_Exercise objective_
Search term "camera": copy each line of the data containing it.

_Data for this exercise_
====

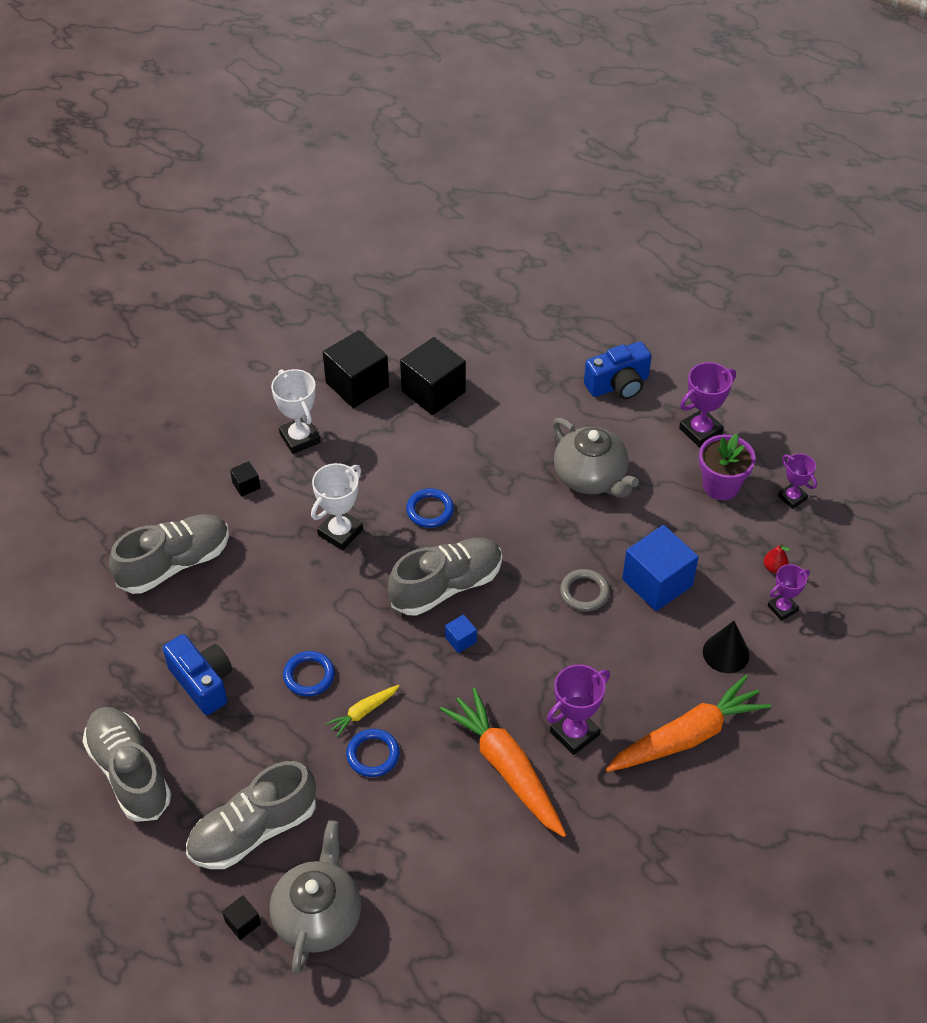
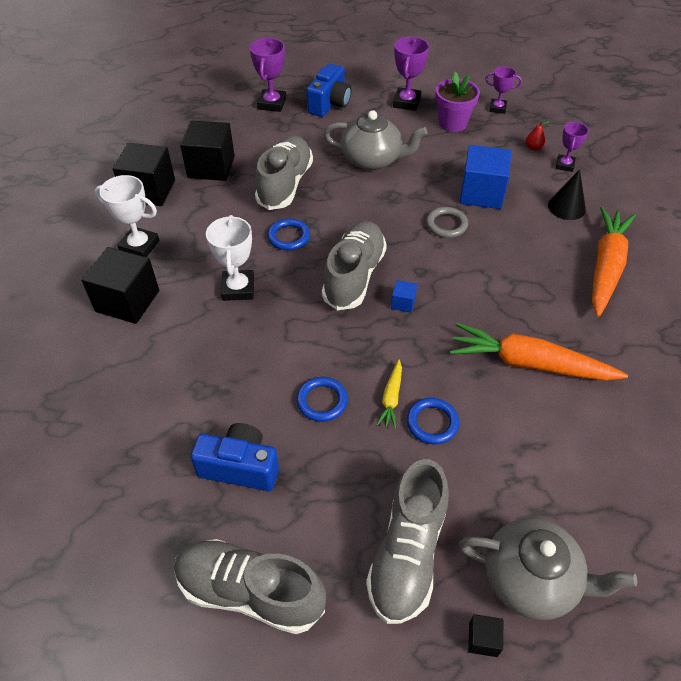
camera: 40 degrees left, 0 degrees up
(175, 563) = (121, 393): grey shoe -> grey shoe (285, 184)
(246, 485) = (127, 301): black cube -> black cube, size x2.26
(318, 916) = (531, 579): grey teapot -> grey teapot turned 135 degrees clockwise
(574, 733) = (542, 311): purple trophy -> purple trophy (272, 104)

====

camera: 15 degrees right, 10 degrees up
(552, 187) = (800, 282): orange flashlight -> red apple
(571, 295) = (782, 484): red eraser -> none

====

_Response_
camera: 40 degrees left, 0 degrees up
camera: 15 degrees right, 10 degrees up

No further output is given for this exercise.